=== Coordinate-based change listings ===
******

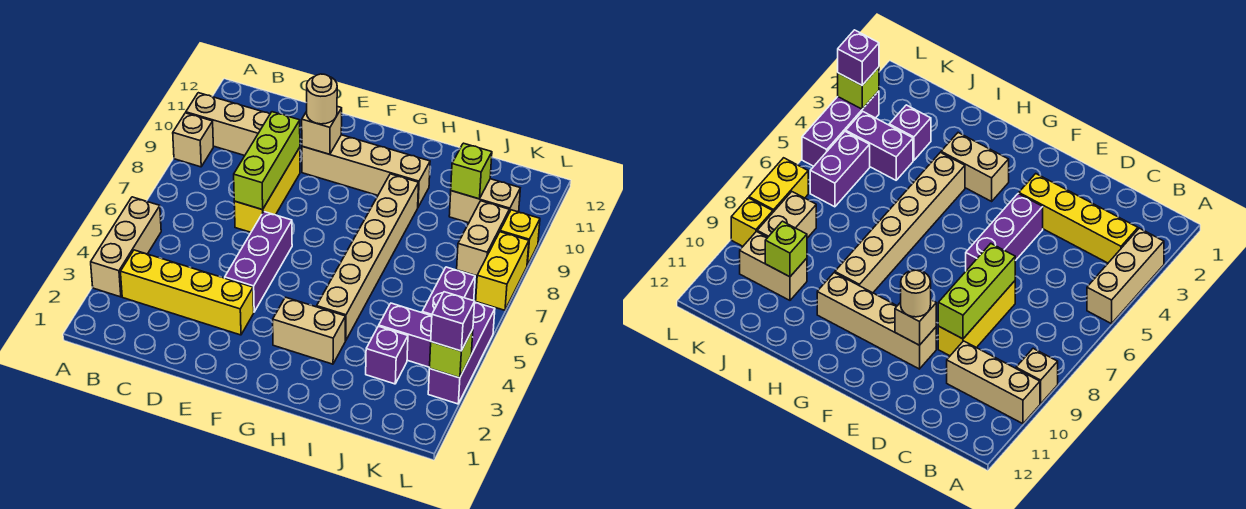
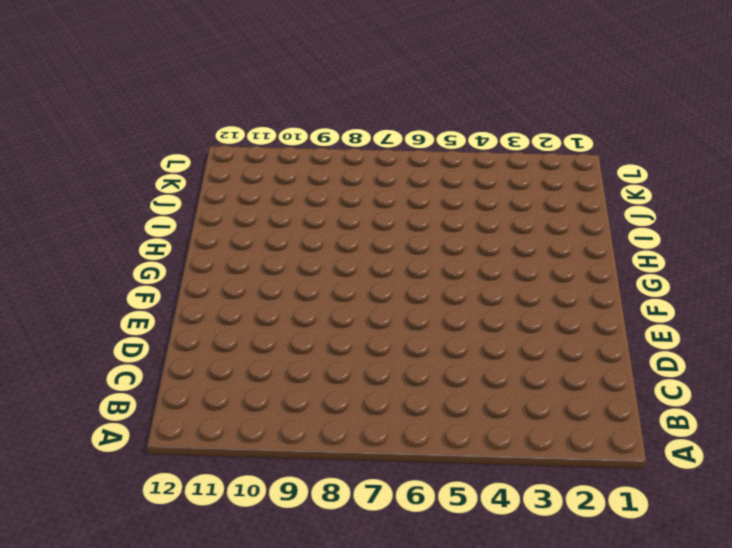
none -> tan brick A3:A5 level 1
none -> tan brick A9 level 1
none -> tan brick A10:C10 level 1

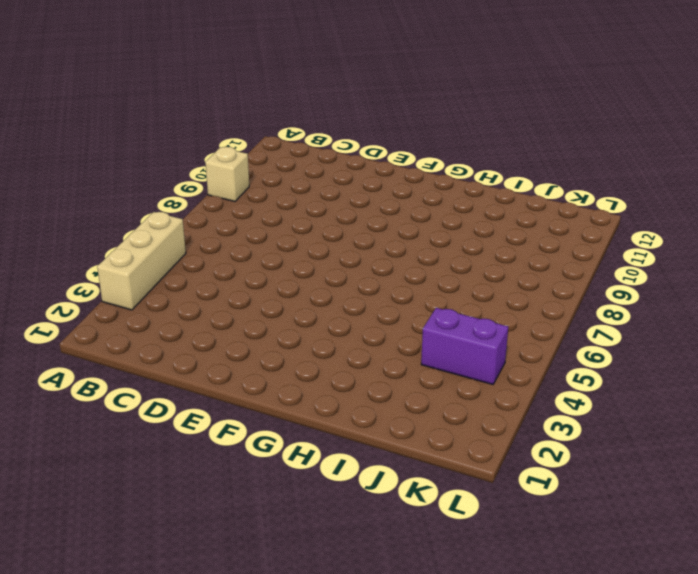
none -> tan brick A10:C10 level 1
none -> yellow brick B3:E3 level 1
none -> yellow brick D7:D9 level 1

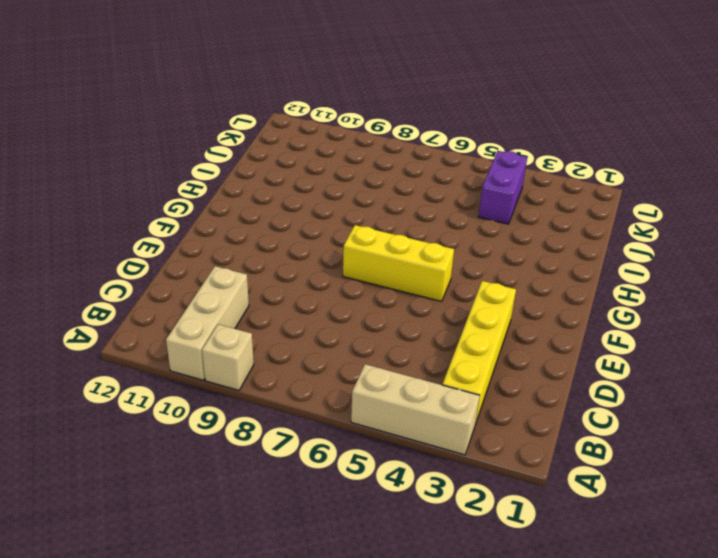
yellow brick F5:F7 level 1 -> yellow brick D7:D9 level 1
none -> purple brick E4:E6 level 1
none -> tan brick E10:H10 level 1
none -> tan brick G3:H3 level 1

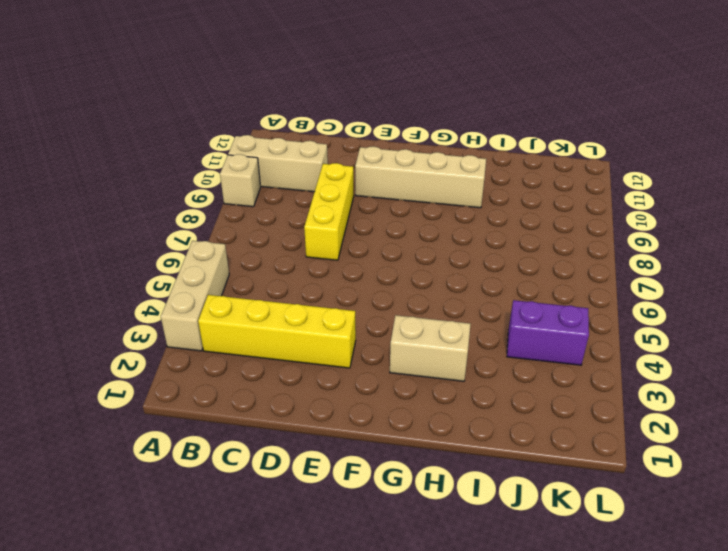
none -> purple brick E4:E6 level 1
none -> tan brick H4:H9 level 1
none -> purple brick J3 level 1

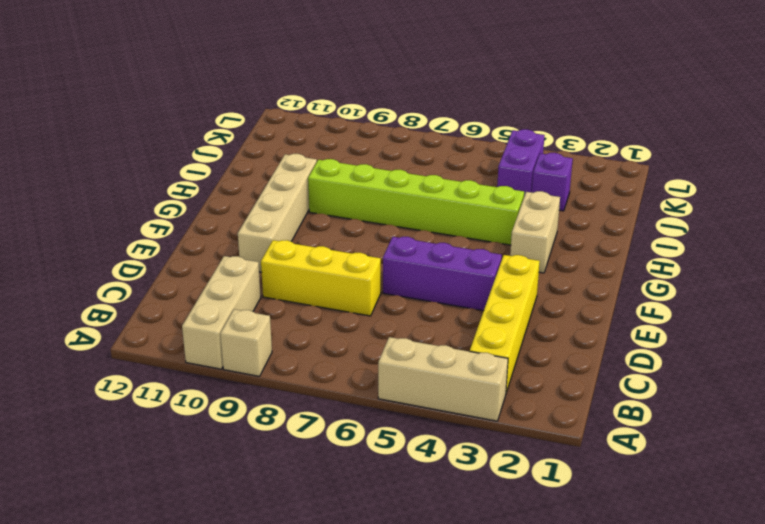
lime brick H4:H9 level 1 -> tan brick H4:H9 level 1
none -> tan brick J10:K10 level 1
none -> purple brick K5:K6 level 1
none -> tan brick K8:K9 level 1

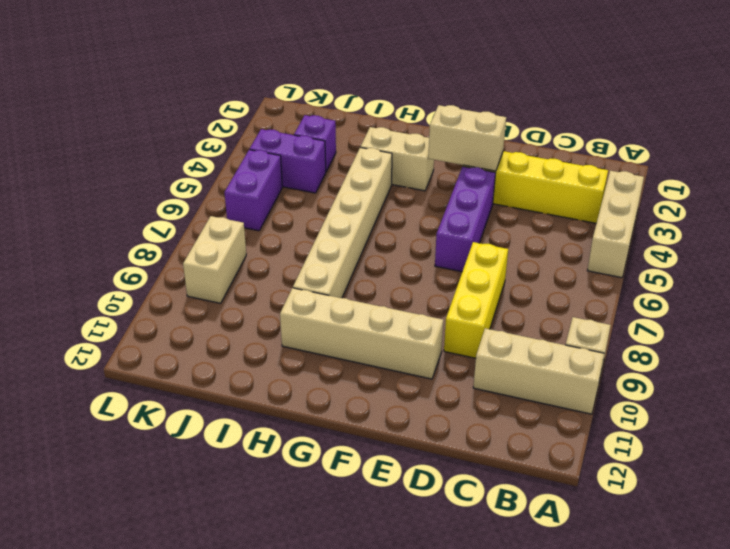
tan brick E3:F3 level 2 -> tan brick J10:K10 level 1
none -> purple brick L3:L5 level 1
none -> yellow brick L7:L8 level 1
none -> yellow brick L9 level 1

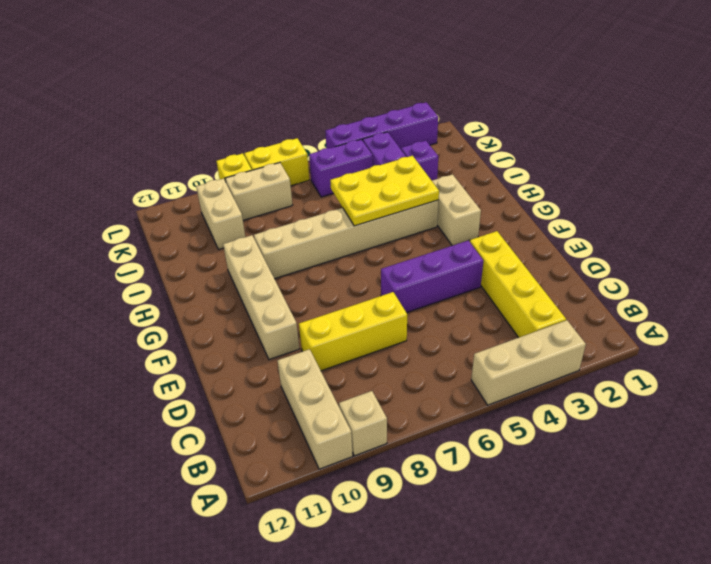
yellow plate H4:I6 level 2 -> none
purple brick L2:L5 level 1 -> purple brick L3:L5 level 1
none -> lime brick D7:D9 level 2
none -> tan brick E10 level 2
none -> lime brick J10 level 2

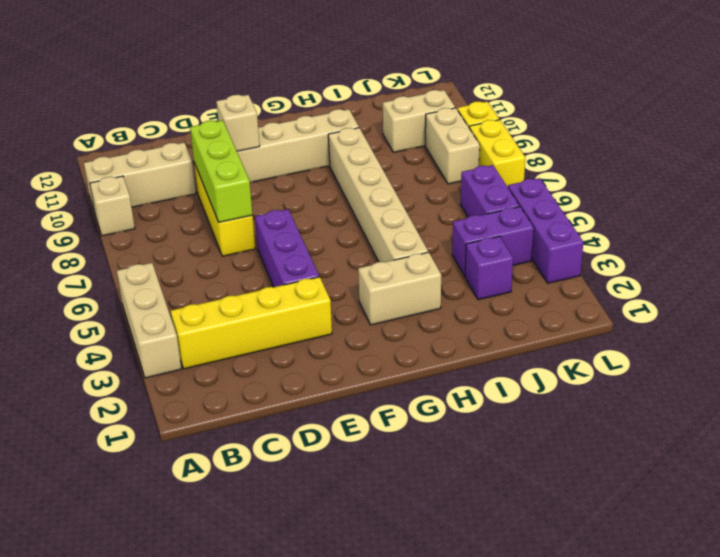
none -> lime brick J10 level 2
none -> lime brick L3 level 2
none -> tan round brick E10 level 3

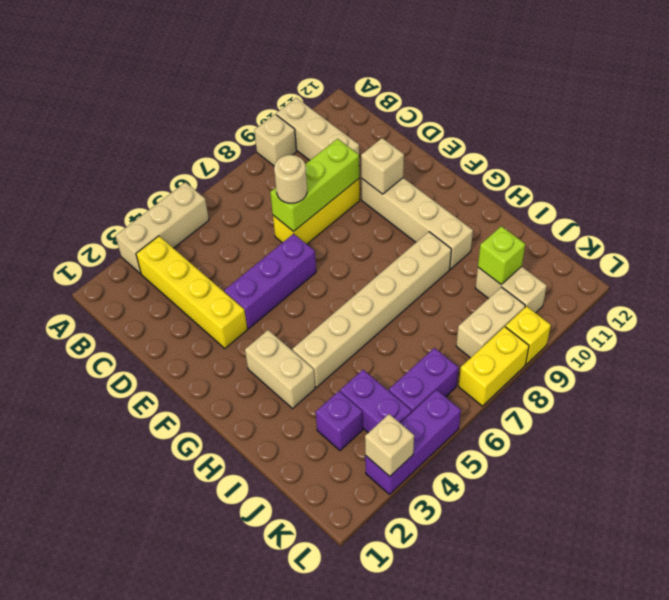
tan round brick D7 level 3 -> tan round brick E10 level 3
tan brick L3 level 2 -> lime brick L3 level 2
none -> purple brick L3 level 3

******

=== Exercise objective ===
Output every line of the records above unchanged, and keep the pictures out.

=== Your response ===
none -> tan brick A3:A5 level 1
none -> tan brick A9 level 1
none -> tan brick A10:C10 level 1

none -> tan brick A10:C10 level 1
none -> yellow brick B3:E3 level 1
none -> yellow brick D7:D9 level 1

yellow brick F5:F7 level 1 -> yellow brick D7:D9 level 1
none -> purple brick E4:E6 level 1
none -> tan brick E10:H10 level 1
none -> tan brick G3:H3 level 1

none -> purple brick E4:E6 level 1
none -> tan brick H4:H9 level 1
none -> purple brick J3 level 1

lime brick H4:H9 level 1 -> tan brick H4:H9 level 1
none -> tan brick J10:K10 level 1
none -> purple brick K5:K6 level 1
none -> tan brick K8:K9 level 1

tan brick E3:F3 level 2 -> tan brick J10:K10 level 1
none -> purple brick L3:L5 level 1
none -> yellow brick L7:L8 level 1
none -> yellow brick L9 level 1

yellow plate H4:I6 level 2 -> none
purple brick L2:L5 level 1 -> purple brick L3:L5 level 1
none -> lime brick D7:D9 level 2
none -> tan brick E10 level 2
none -> lime brick J10 level 2

none -> lime brick J10 level 2
none -> lime brick L3 level 2
none -> tan round brick E10 level 3

tan round brick D7 level 3 -> tan round brick E10 level 3
tan brick L3 level 2 -> lime brick L3 level 2
none -> purple brick L3 level 3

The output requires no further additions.